THE TASK: Your answer should be the lines below from the one holding "cyan slope B2:C2 level 2 top B -> none" through the one holding "yellow slope A8:B9", copied exactly and with nothing else.

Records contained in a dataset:
********
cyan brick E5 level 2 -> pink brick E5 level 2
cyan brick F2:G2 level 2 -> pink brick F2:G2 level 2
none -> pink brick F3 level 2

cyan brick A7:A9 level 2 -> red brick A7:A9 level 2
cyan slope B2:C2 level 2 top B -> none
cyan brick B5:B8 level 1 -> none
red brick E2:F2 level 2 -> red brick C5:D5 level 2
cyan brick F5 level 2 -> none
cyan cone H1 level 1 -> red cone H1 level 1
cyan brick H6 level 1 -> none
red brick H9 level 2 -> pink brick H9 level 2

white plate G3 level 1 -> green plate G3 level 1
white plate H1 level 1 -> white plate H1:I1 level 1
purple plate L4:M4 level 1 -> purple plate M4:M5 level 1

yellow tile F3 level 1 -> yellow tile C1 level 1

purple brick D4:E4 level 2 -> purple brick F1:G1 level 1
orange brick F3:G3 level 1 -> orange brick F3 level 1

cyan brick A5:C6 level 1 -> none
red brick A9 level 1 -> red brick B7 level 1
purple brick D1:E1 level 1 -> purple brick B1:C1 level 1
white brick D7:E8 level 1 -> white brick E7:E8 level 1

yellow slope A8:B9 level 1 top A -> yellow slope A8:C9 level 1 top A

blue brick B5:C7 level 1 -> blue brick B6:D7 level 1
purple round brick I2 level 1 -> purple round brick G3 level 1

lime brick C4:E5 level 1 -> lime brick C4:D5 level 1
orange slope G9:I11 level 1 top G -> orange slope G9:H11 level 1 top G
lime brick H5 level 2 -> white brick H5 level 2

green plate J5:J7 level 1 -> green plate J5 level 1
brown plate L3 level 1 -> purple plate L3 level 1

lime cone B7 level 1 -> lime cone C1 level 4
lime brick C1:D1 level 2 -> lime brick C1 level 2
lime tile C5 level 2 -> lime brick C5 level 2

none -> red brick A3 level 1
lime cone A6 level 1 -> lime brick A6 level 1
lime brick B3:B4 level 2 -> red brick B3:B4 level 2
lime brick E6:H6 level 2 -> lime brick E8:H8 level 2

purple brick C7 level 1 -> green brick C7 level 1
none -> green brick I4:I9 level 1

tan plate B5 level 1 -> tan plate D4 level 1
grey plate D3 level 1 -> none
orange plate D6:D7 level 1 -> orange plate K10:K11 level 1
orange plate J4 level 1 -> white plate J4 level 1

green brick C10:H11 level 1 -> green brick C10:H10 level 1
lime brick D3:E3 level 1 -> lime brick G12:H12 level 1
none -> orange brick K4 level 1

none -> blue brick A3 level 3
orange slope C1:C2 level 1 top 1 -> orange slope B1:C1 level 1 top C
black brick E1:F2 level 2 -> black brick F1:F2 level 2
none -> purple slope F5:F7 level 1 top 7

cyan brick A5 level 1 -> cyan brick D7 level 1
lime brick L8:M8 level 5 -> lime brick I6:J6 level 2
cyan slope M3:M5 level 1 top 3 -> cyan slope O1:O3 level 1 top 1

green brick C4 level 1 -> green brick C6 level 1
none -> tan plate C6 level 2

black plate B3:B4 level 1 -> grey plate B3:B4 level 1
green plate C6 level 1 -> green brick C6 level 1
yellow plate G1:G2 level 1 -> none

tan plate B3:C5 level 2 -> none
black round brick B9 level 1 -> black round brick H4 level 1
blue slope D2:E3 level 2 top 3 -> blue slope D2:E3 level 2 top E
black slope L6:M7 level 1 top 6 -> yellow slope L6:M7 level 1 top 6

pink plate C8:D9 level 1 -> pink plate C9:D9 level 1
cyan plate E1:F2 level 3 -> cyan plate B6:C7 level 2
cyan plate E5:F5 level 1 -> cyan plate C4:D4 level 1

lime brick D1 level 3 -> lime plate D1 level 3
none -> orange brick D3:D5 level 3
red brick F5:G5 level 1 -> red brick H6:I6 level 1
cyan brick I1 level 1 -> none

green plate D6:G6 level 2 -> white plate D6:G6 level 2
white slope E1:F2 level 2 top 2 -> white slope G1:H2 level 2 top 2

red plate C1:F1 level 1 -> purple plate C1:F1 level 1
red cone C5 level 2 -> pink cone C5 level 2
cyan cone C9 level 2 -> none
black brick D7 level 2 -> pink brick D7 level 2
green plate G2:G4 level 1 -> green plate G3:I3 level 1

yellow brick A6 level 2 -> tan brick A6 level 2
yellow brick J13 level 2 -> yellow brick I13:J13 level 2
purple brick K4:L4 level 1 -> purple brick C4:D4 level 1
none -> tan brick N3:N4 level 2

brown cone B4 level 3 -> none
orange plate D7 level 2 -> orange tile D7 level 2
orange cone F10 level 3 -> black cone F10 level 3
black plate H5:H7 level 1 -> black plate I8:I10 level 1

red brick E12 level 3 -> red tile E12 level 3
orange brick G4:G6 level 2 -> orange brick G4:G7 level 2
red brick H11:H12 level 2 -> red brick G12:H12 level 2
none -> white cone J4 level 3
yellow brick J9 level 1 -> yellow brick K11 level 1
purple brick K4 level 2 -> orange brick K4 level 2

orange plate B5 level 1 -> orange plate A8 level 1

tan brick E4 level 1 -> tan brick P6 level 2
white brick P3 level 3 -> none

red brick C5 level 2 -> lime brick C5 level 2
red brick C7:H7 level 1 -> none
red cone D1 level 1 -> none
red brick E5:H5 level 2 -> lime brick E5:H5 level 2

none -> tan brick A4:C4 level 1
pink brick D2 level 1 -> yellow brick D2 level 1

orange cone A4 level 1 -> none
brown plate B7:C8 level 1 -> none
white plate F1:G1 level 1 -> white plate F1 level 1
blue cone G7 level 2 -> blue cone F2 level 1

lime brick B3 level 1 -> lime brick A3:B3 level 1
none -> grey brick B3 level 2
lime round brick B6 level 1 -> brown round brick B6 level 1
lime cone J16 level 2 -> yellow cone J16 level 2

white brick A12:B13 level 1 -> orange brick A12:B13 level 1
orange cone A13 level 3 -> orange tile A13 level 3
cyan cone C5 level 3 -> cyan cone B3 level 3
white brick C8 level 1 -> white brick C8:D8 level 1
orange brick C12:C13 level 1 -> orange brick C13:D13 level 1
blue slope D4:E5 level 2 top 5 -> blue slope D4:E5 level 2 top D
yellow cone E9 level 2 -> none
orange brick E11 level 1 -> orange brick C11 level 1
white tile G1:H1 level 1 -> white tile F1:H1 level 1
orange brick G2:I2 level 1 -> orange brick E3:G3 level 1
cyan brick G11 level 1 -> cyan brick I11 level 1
********
ANSWER TO THE PROBLEM:
cyan slope B2:C2 level 2 top B -> none
cyan brick B5:B8 level 1 -> none
red brick E2:F2 level 2 -> red brick C5:D5 level 2
cyan brick F5 level 2 -> none
cyan cone H1 level 1 -> red cone H1 level 1
cyan brick H6 level 1 -> none
red brick H9 level 2 -> pink brick H9 level 2

white plate G3 level 1 -> green plate G3 level 1
white plate H1 level 1 -> white plate H1:I1 level 1
purple plate L4:M4 level 1 -> purple plate M4:M5 level 1

yellow tile F3 level 1 -> yellow tile C1 level 1

purple brick D4:E4 level 2 -> purple brick F1:G1 level 1
orange brick F3:G3 level 1 -> orange brick F3 level 1

cyan brick A5:C6 level 1 -> none
red brick A9 level 1 -> red brick B7 level 1
purple brick D1:E1 level 1 -> purple brick B1:C1 level 1
white brick D7:E8 level 1 -> white brick E7:E8 level 1

yellow slope A8:B9 level 1 top A -> yellow slope A8:C9 level 1 top A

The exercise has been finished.